* DATASET RECORDS
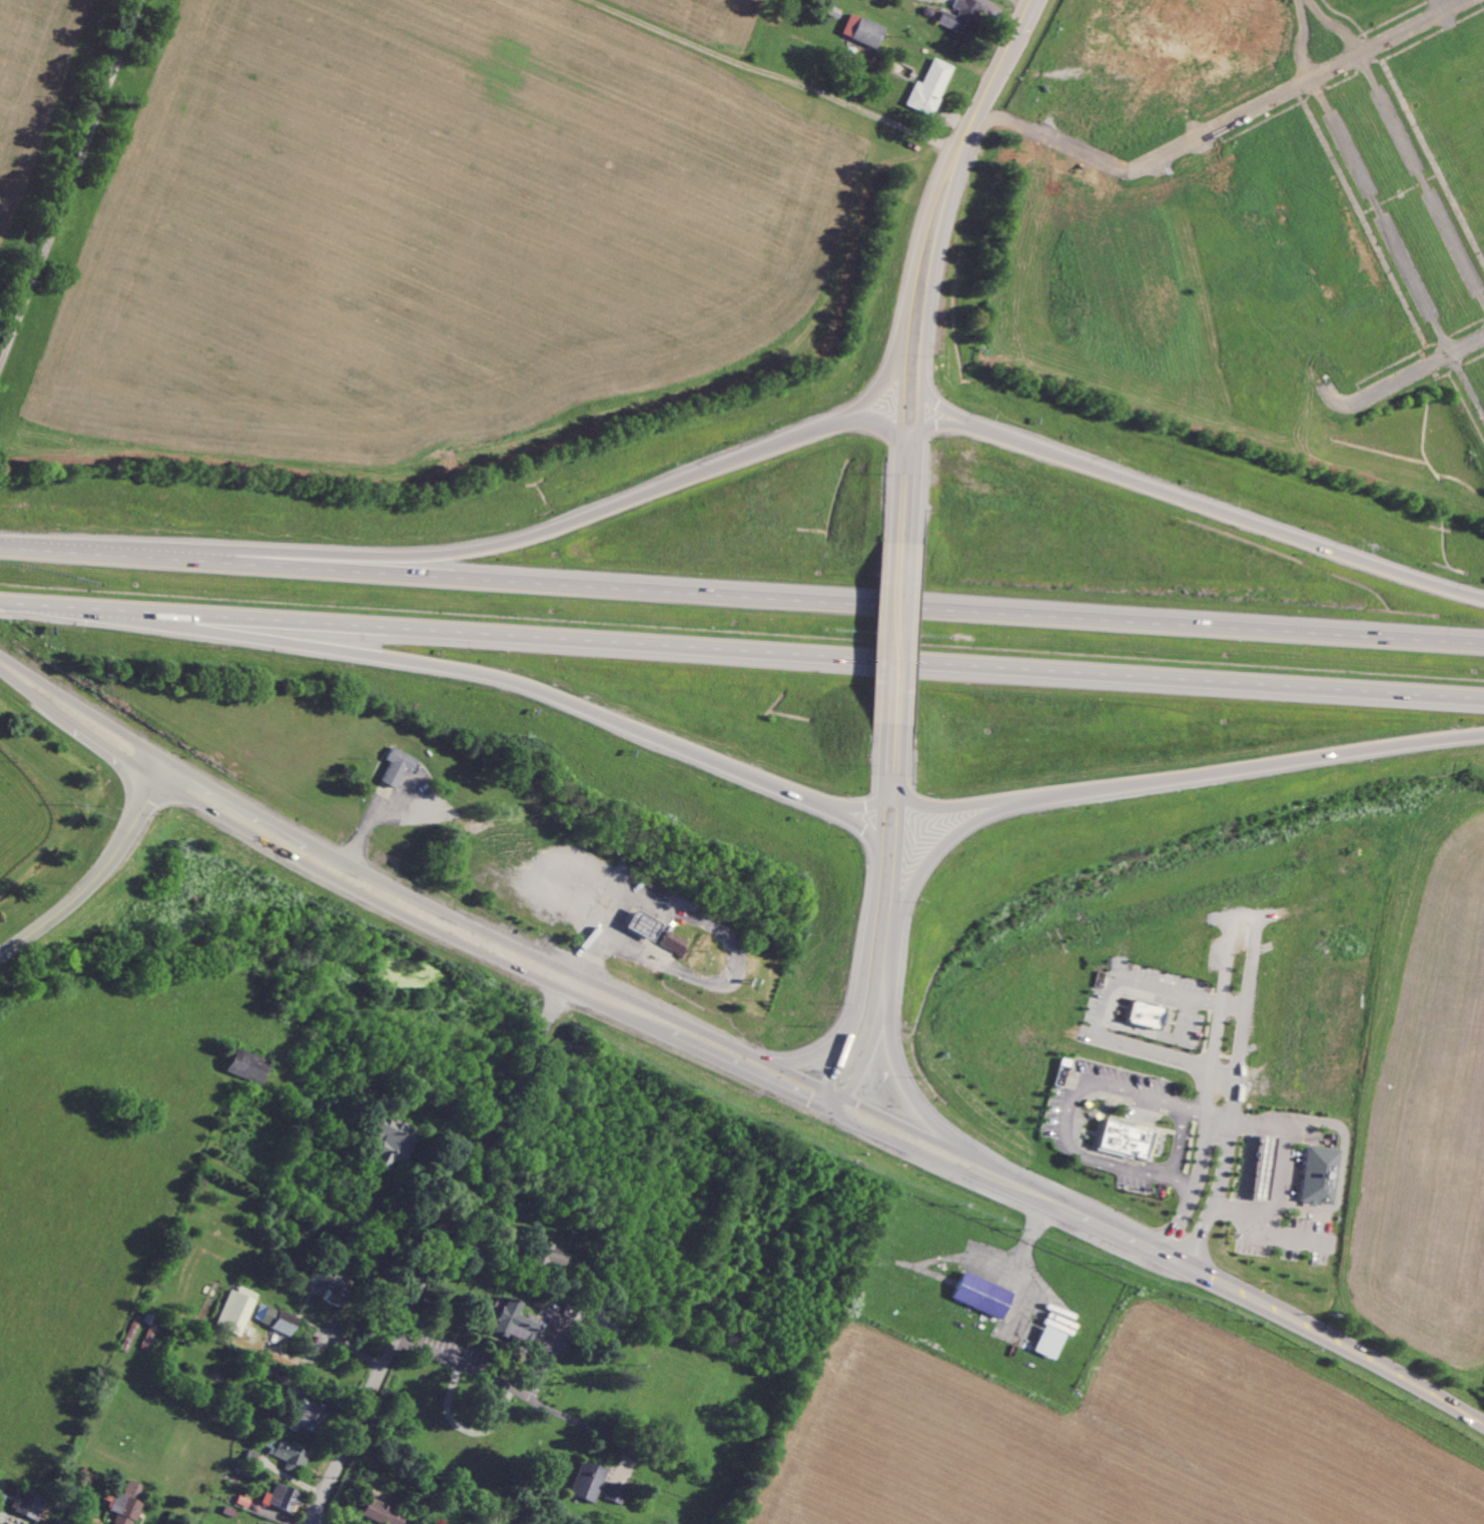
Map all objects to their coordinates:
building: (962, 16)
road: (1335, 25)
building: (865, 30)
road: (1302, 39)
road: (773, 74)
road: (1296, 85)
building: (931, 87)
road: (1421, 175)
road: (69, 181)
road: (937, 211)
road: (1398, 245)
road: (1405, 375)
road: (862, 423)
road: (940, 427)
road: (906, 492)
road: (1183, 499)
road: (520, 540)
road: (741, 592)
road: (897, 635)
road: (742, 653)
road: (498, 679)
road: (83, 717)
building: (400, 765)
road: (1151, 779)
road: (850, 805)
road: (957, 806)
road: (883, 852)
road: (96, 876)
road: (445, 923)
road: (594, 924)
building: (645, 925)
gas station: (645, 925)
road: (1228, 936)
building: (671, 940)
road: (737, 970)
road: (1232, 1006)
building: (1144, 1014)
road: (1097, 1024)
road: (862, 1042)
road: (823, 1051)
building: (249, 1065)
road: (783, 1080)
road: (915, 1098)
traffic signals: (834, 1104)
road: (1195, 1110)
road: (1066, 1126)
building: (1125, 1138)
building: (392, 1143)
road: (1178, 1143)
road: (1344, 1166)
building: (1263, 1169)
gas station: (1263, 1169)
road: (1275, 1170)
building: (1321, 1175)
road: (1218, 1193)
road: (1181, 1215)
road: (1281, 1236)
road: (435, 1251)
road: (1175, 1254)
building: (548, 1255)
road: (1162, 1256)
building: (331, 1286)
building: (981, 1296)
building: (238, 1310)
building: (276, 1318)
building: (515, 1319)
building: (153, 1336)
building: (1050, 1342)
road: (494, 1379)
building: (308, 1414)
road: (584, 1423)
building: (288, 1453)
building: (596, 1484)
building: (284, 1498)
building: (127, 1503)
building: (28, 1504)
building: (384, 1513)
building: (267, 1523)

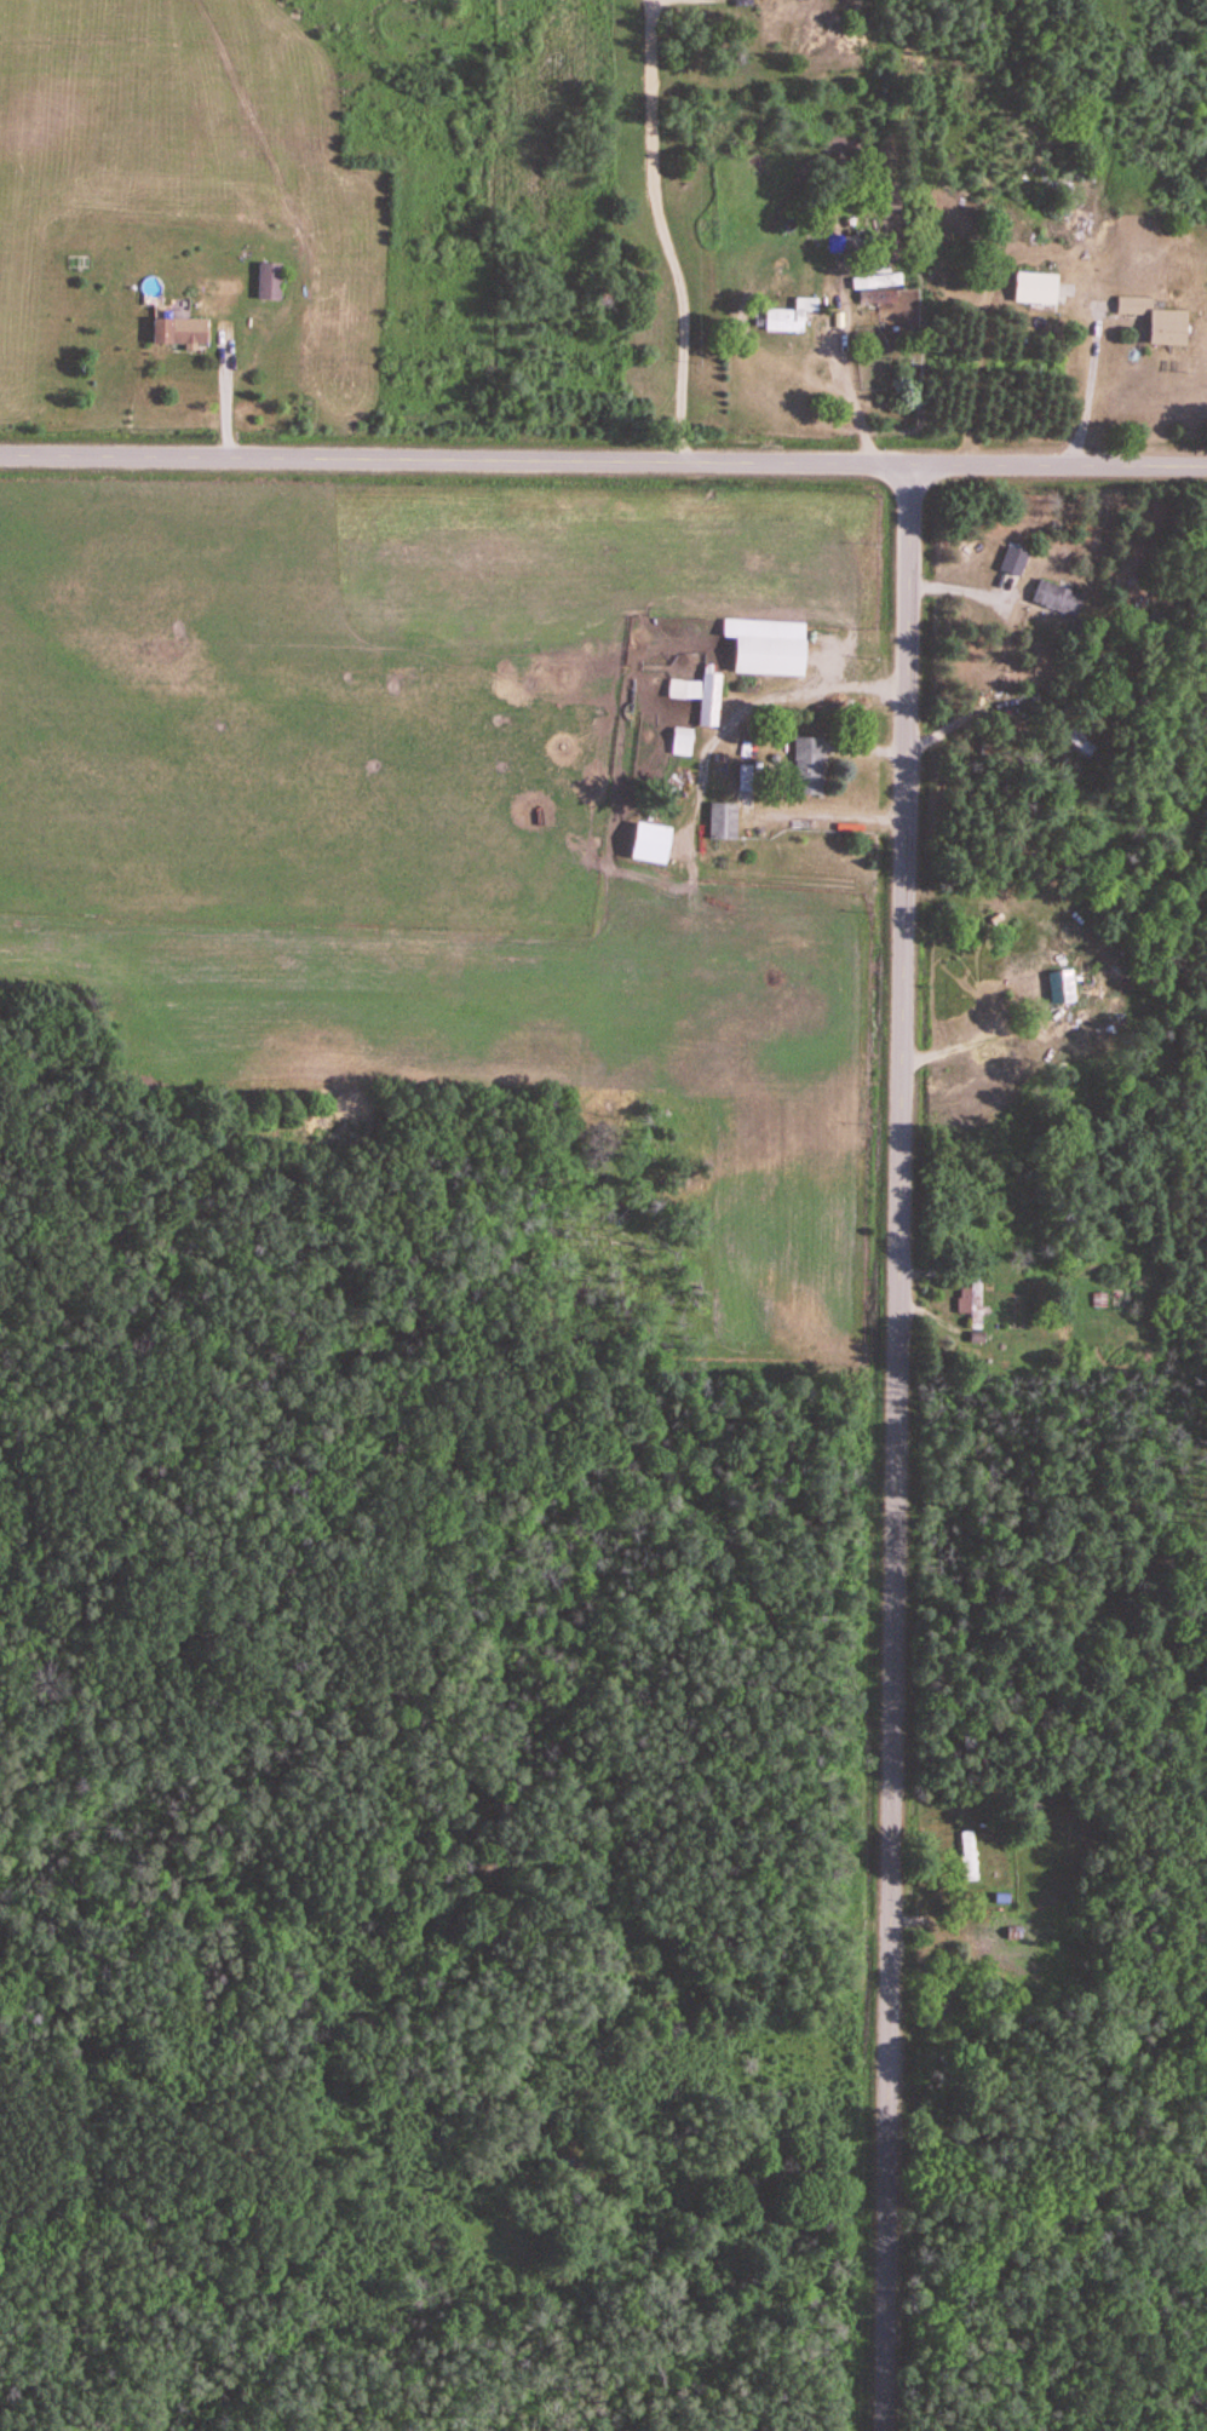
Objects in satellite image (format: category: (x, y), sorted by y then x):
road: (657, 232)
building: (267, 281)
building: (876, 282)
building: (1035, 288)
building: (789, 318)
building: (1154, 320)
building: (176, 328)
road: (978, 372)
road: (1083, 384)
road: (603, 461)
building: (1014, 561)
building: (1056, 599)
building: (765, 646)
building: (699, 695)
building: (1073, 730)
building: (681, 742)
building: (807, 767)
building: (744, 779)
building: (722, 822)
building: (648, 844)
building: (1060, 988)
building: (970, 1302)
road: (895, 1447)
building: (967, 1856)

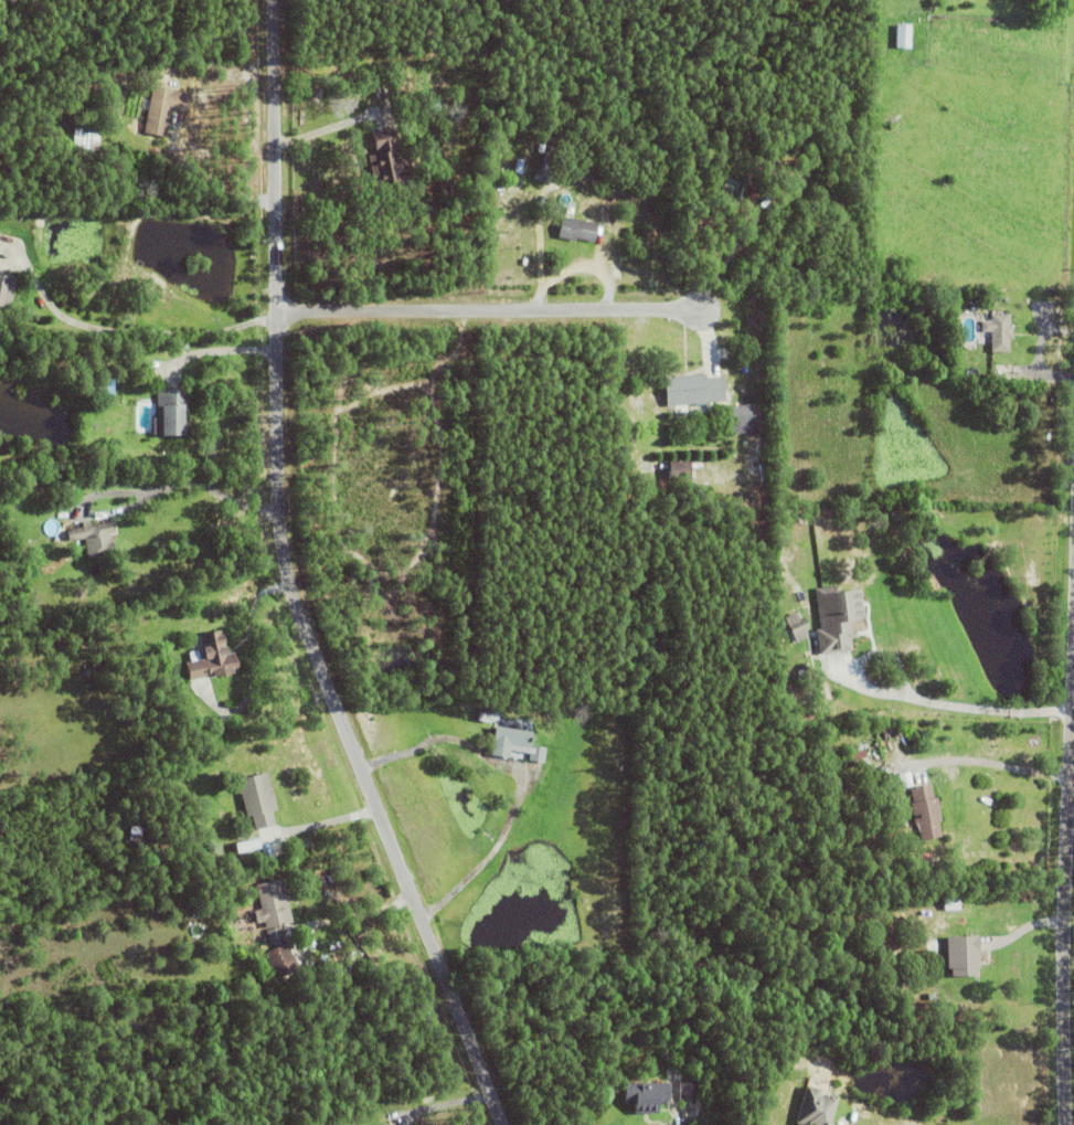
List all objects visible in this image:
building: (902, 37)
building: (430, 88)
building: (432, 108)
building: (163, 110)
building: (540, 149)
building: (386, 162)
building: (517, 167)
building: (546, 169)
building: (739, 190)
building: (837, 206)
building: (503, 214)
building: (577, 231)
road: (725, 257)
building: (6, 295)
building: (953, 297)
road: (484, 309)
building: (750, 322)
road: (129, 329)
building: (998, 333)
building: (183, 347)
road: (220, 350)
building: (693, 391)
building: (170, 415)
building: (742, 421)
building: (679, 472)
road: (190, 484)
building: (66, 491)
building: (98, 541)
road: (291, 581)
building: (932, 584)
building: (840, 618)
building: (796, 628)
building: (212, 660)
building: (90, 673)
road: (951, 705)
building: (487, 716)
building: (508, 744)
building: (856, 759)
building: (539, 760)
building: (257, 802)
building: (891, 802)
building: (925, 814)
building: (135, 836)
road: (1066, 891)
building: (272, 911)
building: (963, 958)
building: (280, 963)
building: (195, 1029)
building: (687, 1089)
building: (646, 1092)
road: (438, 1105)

* DIRECTIONS FOR THIS TASK
Check the listing for the word "station". Show each line that has it.

* YOUR RESPONSE
gas station: (645, 925)
gas station: (1263, 1169)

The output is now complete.